START Data

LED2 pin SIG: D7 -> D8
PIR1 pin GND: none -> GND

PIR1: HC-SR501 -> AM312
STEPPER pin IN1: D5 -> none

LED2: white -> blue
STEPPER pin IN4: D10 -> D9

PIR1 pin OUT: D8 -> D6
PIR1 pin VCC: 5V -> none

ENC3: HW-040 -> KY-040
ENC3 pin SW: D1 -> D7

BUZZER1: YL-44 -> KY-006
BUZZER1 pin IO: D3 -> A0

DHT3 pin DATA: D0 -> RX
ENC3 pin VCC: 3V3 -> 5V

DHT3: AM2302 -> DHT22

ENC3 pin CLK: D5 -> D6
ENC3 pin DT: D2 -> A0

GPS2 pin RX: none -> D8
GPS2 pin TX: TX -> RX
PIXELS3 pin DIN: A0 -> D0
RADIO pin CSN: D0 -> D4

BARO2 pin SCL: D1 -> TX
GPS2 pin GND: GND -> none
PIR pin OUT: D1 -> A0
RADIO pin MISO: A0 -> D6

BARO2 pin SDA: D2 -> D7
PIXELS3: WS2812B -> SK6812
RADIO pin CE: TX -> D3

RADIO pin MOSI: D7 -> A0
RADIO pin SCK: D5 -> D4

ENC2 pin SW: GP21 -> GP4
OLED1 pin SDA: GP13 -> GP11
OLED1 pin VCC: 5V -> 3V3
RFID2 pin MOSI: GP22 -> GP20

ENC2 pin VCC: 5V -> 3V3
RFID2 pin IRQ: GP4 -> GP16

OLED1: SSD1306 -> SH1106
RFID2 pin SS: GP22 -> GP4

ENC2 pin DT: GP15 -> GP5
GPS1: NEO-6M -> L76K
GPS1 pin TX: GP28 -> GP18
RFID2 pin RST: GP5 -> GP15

END Data

Only the lines from the first line of the material above through the line that contains "RFID2 pin MOSI: GP22 -> GP20" should be quoted, each one exactly.

LED2 pin SIG: D7 -> D8
PIR1 pin GND: none -> GND

PIR1: HC-SR501 -> AM312
STEPPER pin IN1: D5 -> none

LED2: white -> blue
STEPPER pin IN4: D10 -> D9

PIR1 pin OUT: D8 -> D6
PIR1 pin VCC: 5V -> none

ENC3: HW-040 -> KY-040
ENC3 pin SW: D1 -> D7

BUZZER1: YL-44 -> KY-006
BUZZER1 pin IO: D3 -> A0

DHT3 pin DATA: D0 -> RX
ENC3 pin VCC: 3V3 -> 5V

DHT3: AM2302 -> DHT22

ENC3 pin CLK: D5 -> D6
ENC3 pin DT: D2 -> A0

GPS2 pin RX: none -> D8
GPS2 pin TX: TX -> RX
PIXELS3 pin DIN: A0 -> D0
RADIO pin CSN: D0 -> D4

BARO2 pin SCL: D1 -> TX
GPS2 pin GND: GND -> none
PIR pin OUT: D1 -> A0
RADIO pin MISO: A0 -> D6

BARO2 pin SDA: D2 -> D7
PIXELS3: WS2812B -> SK6812
RADIO pin CE: TX -> D3

RADIO pin MOSI: D7 -> A0
RADIO pin SCK: D5 -> D4

ENC2 pin SW: GP21 -> GP4
OLED1 pin SDA: GP13 -> GP11
OLED1 pin VCC: 5V -> 3V3
RFID2 pin MOSI: GP22 -> GP20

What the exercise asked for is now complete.